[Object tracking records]
++++++++

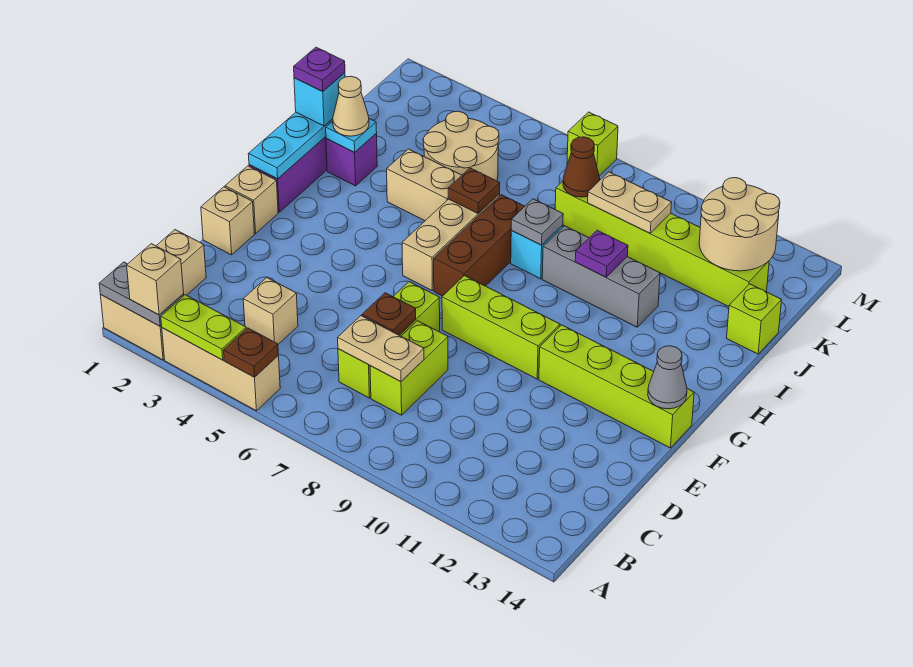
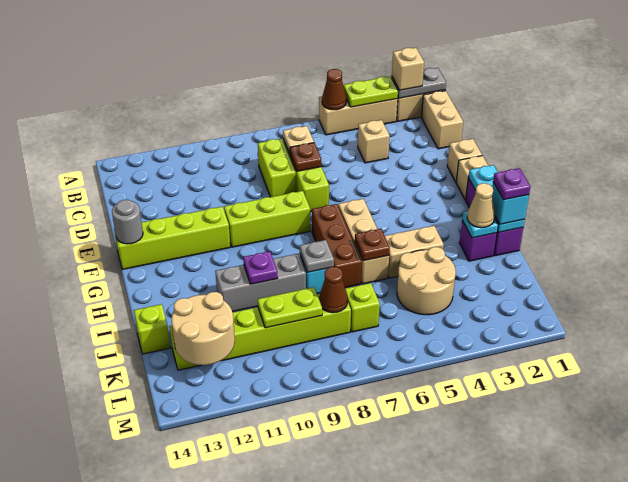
brown plate A5 level 2 -> brown cone A5 level 2
tan plate C7:C8 level 2 -> tan plate C7 level 2
grey cone F14 level 2 -> grey round brick F14 level 2
tan plate K9:K10 level 2 -> lime plate K9:K10 level 2
lime brick M7 level 1 -> lime brick K7 level 1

++++++++

**What to work on**
Restate the records above word for word. Skip every picture.

**Solution to this exercise**
brown plate A5 level 2 -> brown cone A5 level 2
tan plate C7:C8 level 2 -> tan plate C7 level 2
grey cone F14 level 2 -> grey round brick F14 level 2
tan plate K9:K10 level 2 -> lime plate K9:K10 level 2
lime brick M7 level 1 -> lime brick K7 level 1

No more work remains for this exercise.